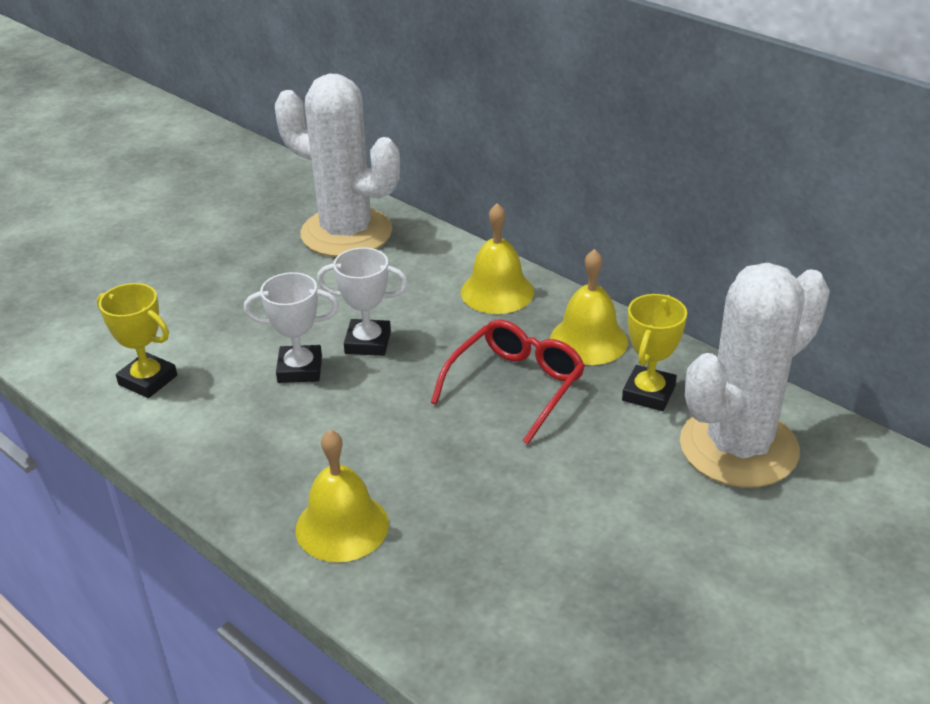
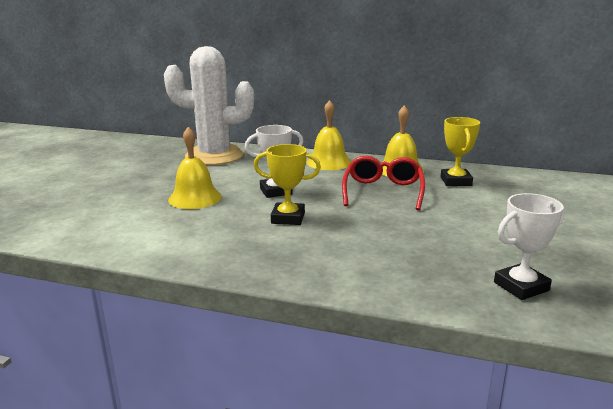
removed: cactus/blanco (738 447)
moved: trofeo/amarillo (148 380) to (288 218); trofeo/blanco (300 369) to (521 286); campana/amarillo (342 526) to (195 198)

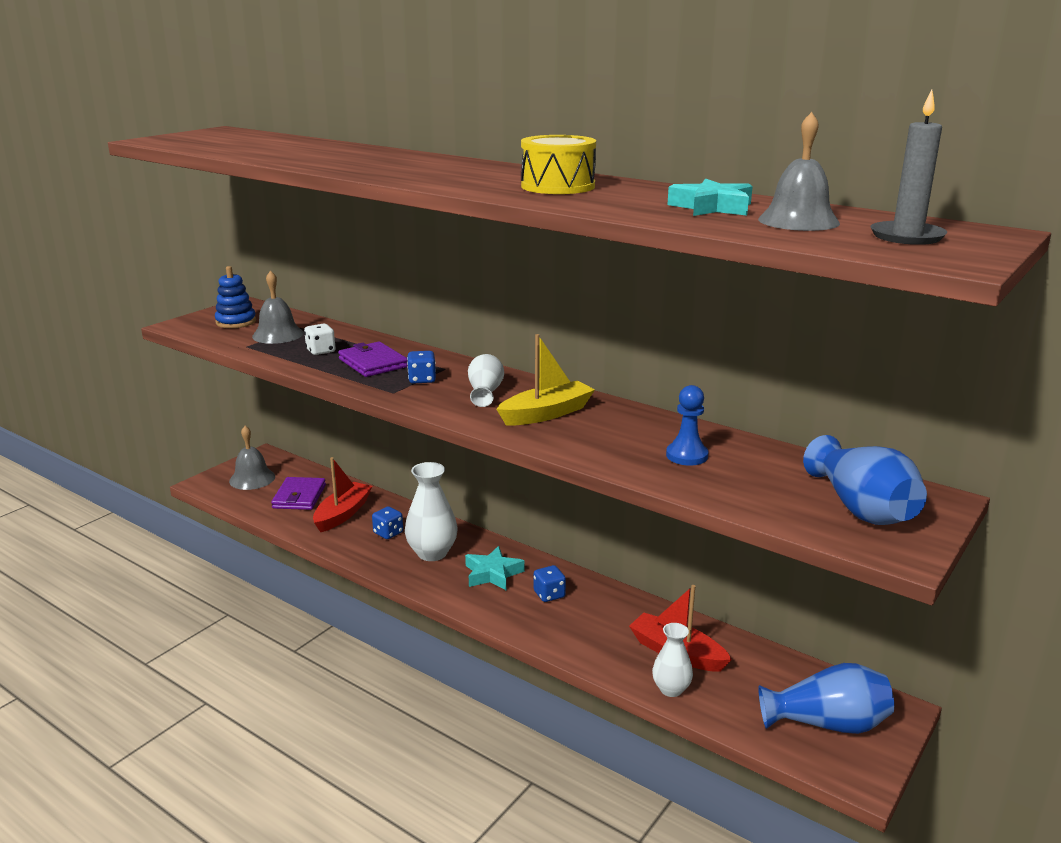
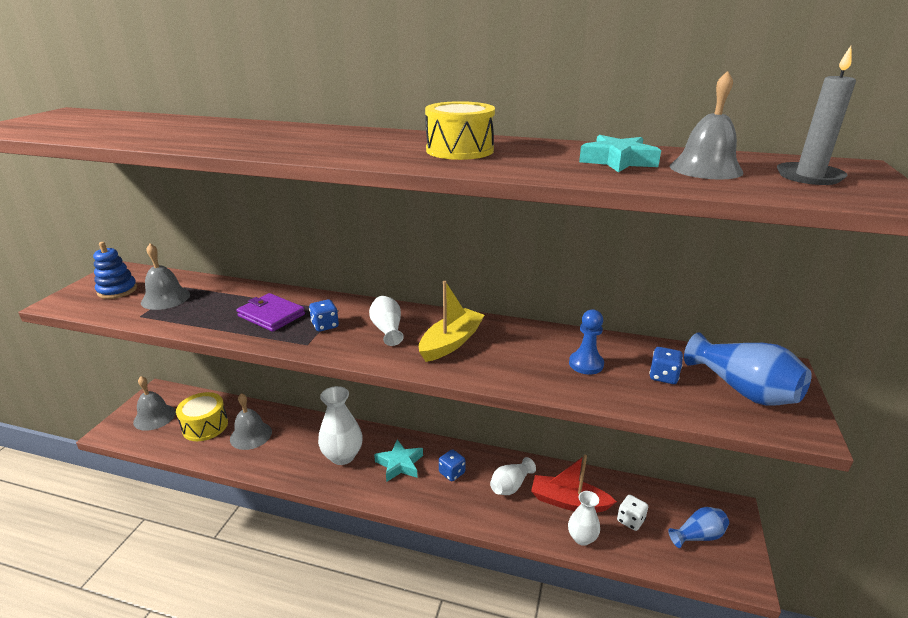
added: florero/blanco (510 486)
moved: dado/blanco (321 351) to (630 520); dado/azul (388 533) to (663 376)
replaced: cartera/morado (299 496) to tambor/amarillo (205 426); barco/rojo (342 514) to campana/gris (251 435)
resized: florero/azul (827 723) = (698 536) x0.62

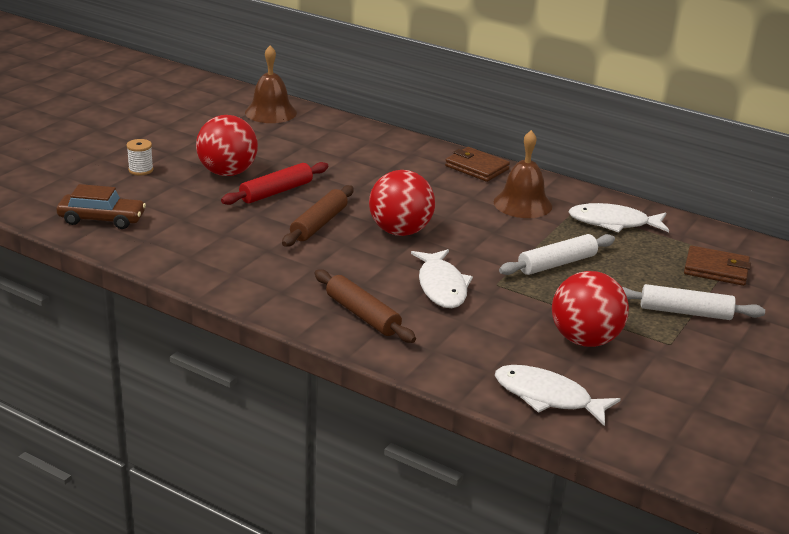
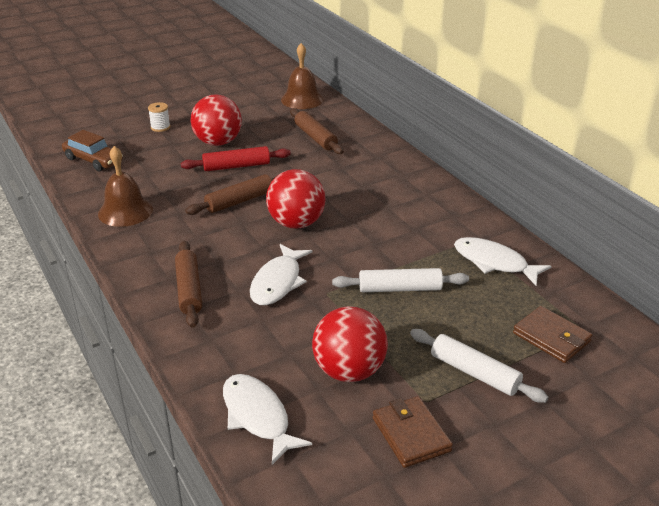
added: rodillo/marrón (315 137)
moved: cartera/marrón (477 168) to (411 434); campana/marrón (522 204) to (125 211)

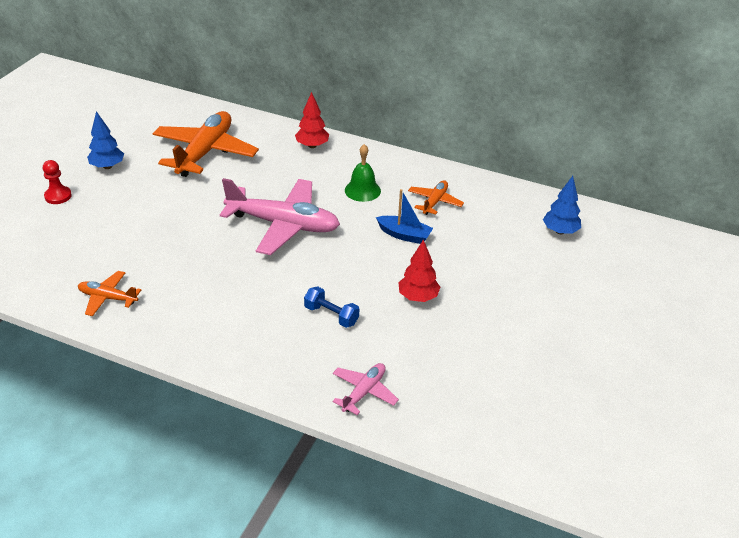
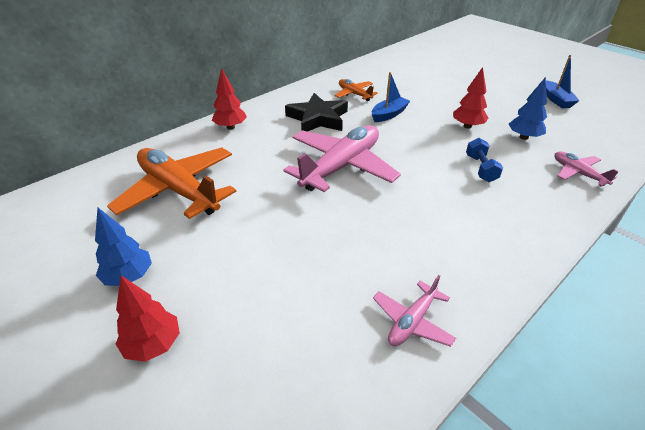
added: barco/azul (556 100)
moved: árbol/azul (560 231) to (523 137)
replaced: peón/rojo (58 196) to árbol/rojo (153 344); campana/verde (362 190) to estrella/negro (318 118)
recoloured: avión/naranja (108 298) to avión/rosa (412 321)
turned: mancuerna/azul (331 315) = (480 168) 60 degrees counterclockwise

- **Task instructions**:
Leave out the pictures and return every record word for word.

- **Task answer**:
removed: cactus/blanco (738 447)
moved: trofeo/amarillo (148 380) to (288 218); trofeo/blanco (300 369) to (521 286); campana/amarillo (342 526) to (195 198)

added: florero/blanco (510 486)
moved: dado/blanco (321 351) to (630 520); dado/azul (388 533) to (663 376)
replaced: cartera/morado (299 496) to tambor/amarillo (205 426); barco/rojo (342 514) to campana/gris (251 435)
resized: florero/azul (827 723) = (698 536) x0.62

added: rodillo/marrón (315 137)
moved: cartera/marrón (477 168) to (411 434); campana/marrón (522 204) to (125 211)

added: barco/azul (556 100)
moved: árbol/azul (560 231) to (523 137)
replaced: peón/rojo (58 196) to árbol/rojo (153 344); campana/verde (362 190) to estrella/negro (318 118)
recoloured: avión/naranja (108 298) to avión/rosa (412 321)
turned: mancuerna/azul (331 315) = (480 168) 60 degrees counterclockwise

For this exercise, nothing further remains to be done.